## [DATASET EXTRACT]
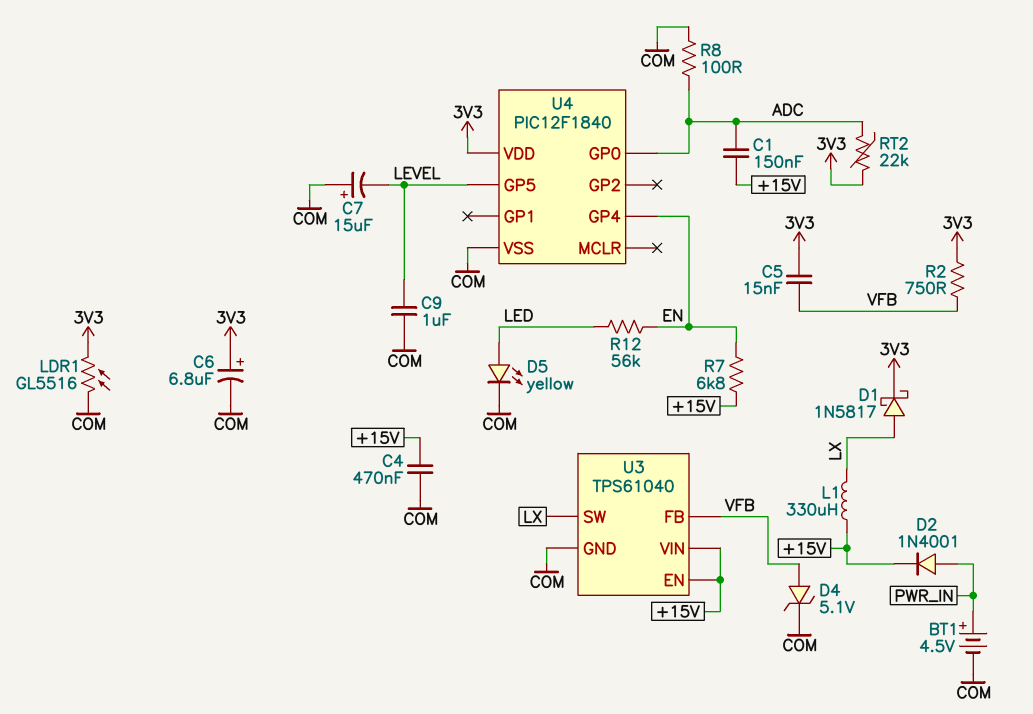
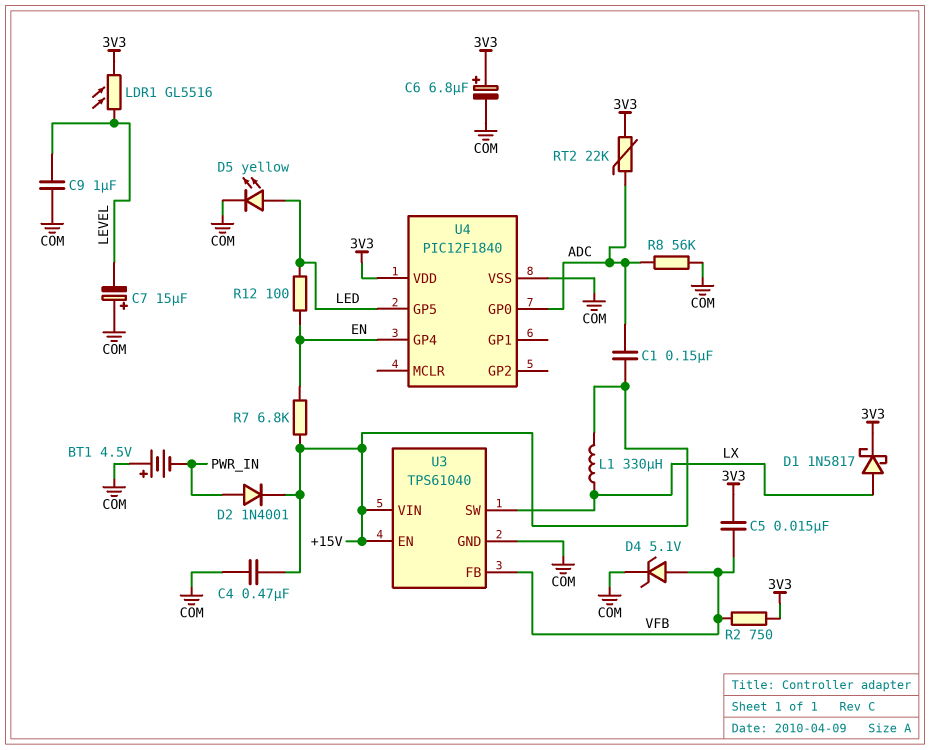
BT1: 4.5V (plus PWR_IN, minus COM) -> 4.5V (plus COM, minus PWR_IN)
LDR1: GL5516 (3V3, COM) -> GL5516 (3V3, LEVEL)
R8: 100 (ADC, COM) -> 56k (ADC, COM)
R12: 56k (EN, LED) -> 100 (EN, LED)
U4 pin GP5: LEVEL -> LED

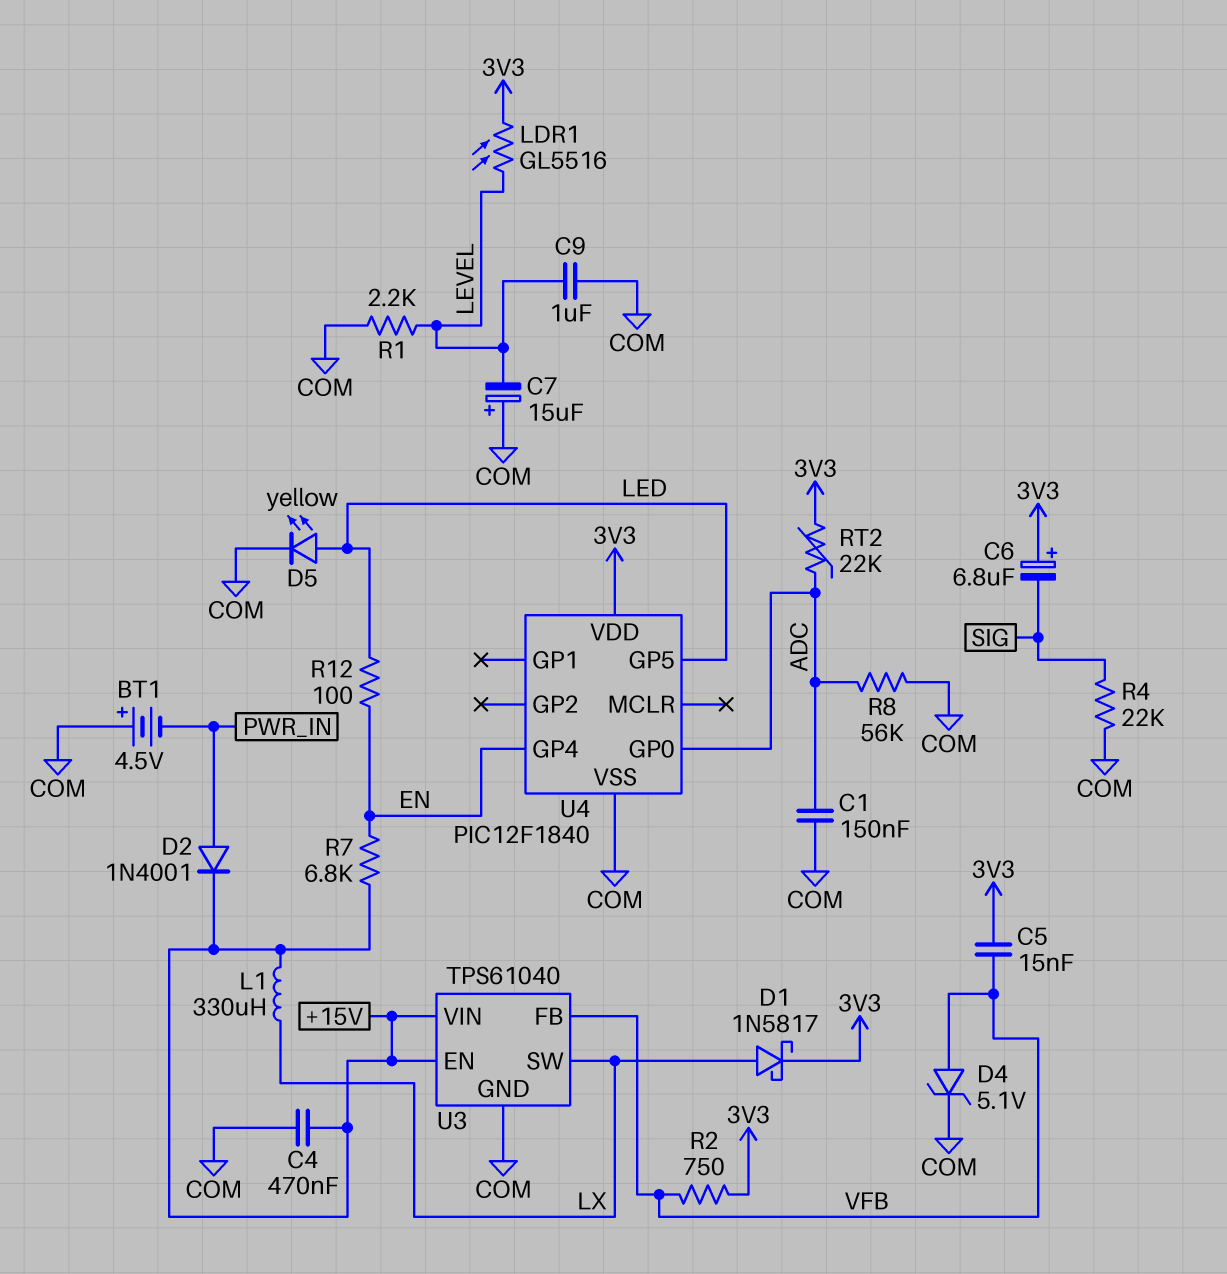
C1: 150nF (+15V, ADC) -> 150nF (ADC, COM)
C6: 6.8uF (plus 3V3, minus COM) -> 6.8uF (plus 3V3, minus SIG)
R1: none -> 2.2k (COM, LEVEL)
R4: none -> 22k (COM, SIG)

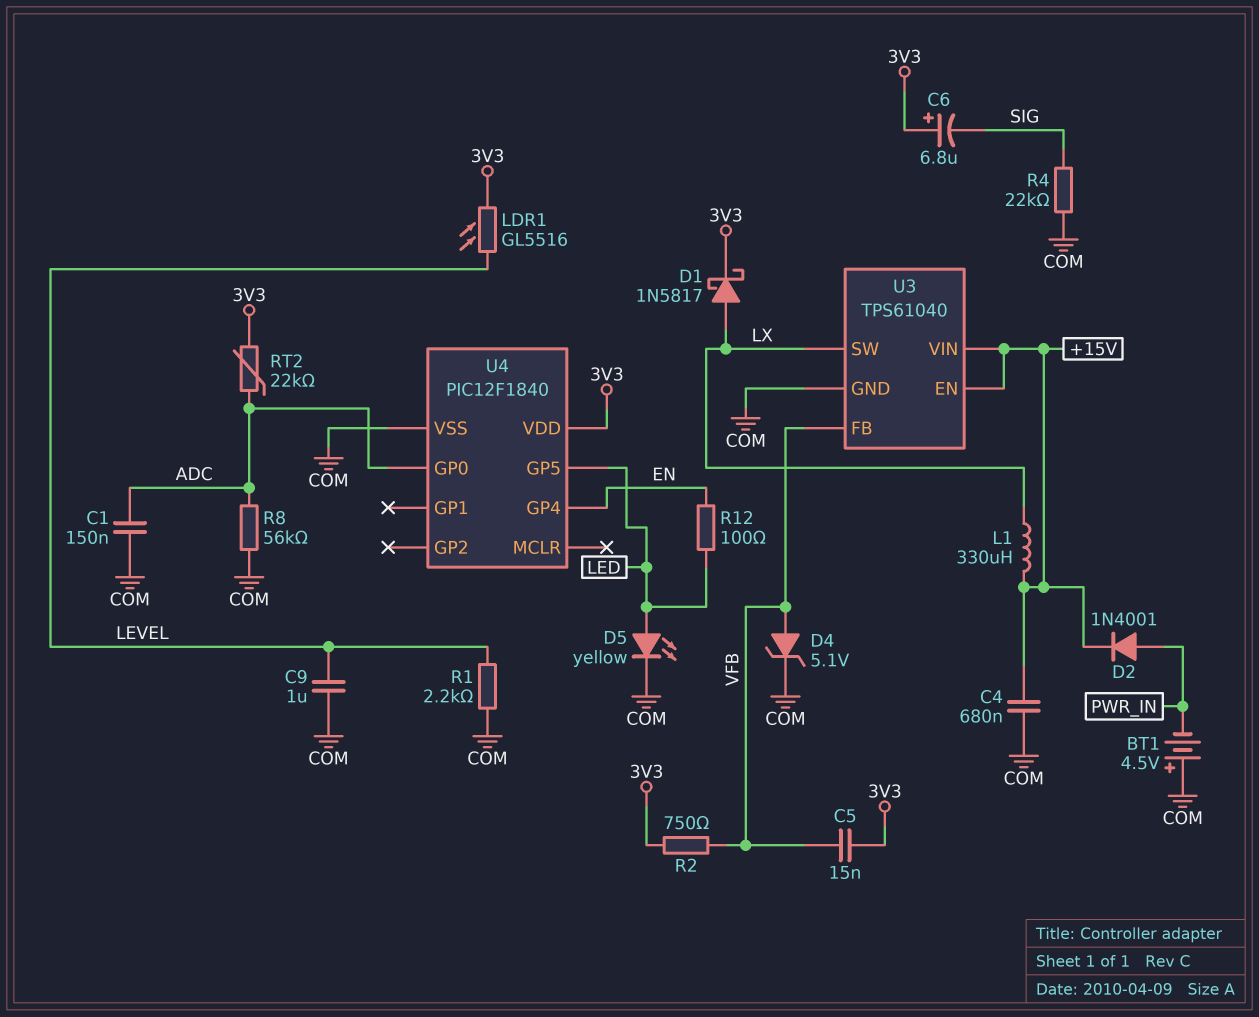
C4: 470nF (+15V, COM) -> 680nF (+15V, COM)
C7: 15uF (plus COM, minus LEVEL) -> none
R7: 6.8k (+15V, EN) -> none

## [ASSIGNED TASK]
Every record should be duplicated exactly, though any picture in it must be left out.

## [EXERCISE RESULT]
BT1: 4.5V (plus PWR_IN, minus COM) -> 4.5V (plus COM, minus PWR_IN)
LDR1: GL5516 (3V3, COM) -> GL5516 (3V3, LEVEL)
R8: 100 (ADC, COM) -> 56k (ADC, COM)
R12: 56k (EN, LED) -> 100 (EN, LED)
U4 pin GP5: LEVEL -> LED

C1: 150nF (+15V, ADC) -> 150nF (ADC, COM)
C6: 6.8uF (plus 3V3, minus COM) -> 6.8uF (plus 3V3, minus SIG)
R1: none -> 2.2k (COM, LEVEL)
R4: none -> 22k (COM, SIG)

C4: 470nF (+15V, COM) -> 680nF (+15V, COM)
C7: 15uF (plus COM, minus LEVEL) -> none
R7: 6.8k (+15V, EN) -> none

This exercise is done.